---------- DATA SHOWN

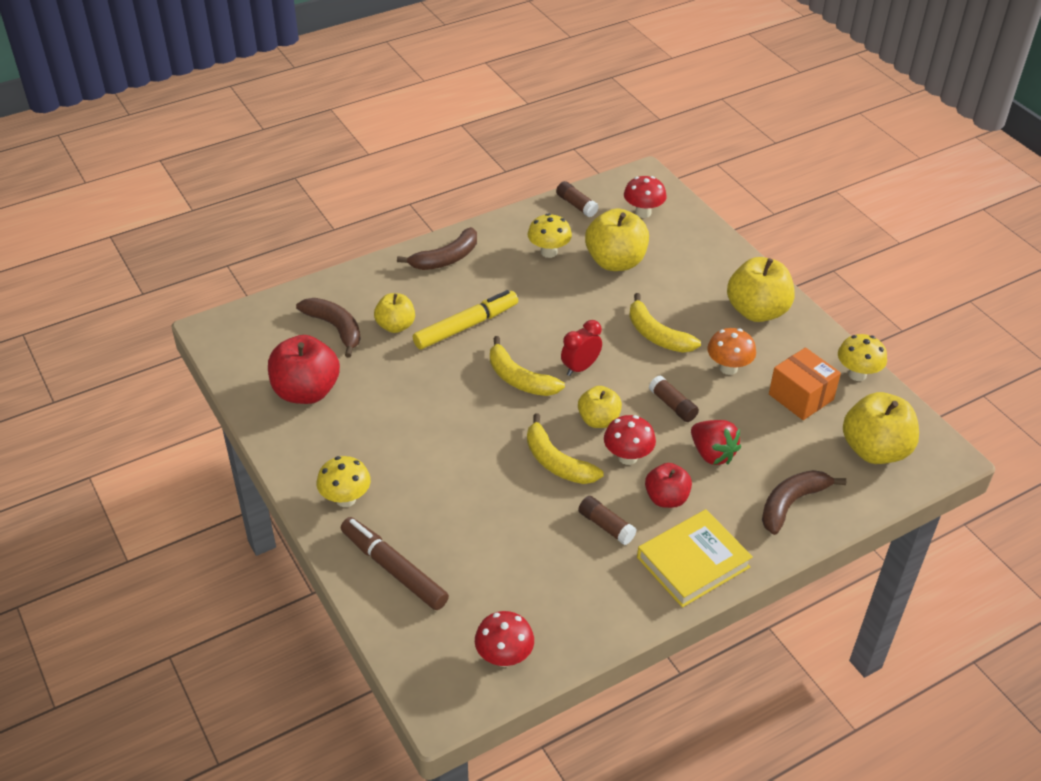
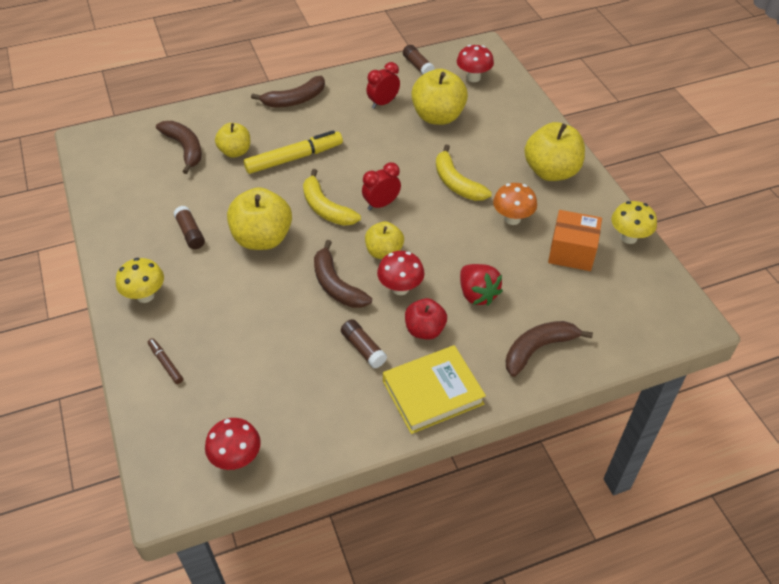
camera: 10 degrees right, 5 degrees up
(306, 391) = (143, 199): red apple -> none
(394, 569) = (166, 363): brown marker -> brown marker, size x0.49
(549, 252) = (383, 103): yellow mushroom -> red clock
(556, 462) = (336, 285): yellow banana -> brown banana
(672, 405) = (453, 246): brown glue stick -> brown glue stick (190, 233)
(801, 397) = (571, 252): orange box -> orange box turned 45 degrees counterclockwise
(874, 450) = (628, 309): yellow apple -> yellow apple (262, 238)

--------------------

THE PROBLEM. The lines running from the beginning of the listing above through the line that holds "(801, 397) = (571, 252): orange" are to be duplicated exactly, both ends kept, pictures omitted.

EXERCISE SOLUTION.
camera: 10 degrees right, 5 degrees up
(306, 391) = (143, 199): red apple -> none
(394, 569) = (166, 363): brown marker -> brown marker, size x0.49
(549, 252) = (383, 103): yellow mushroom -> red clock
(556, 462) = (336, 285): yellow banana -> brown banana
(672, 405) = (453, 246): brown glue stick -> brown glue stick (190, 233)
(801, 397) = (571, 252): orange box -> orange box turned 45 degrees counterclockwise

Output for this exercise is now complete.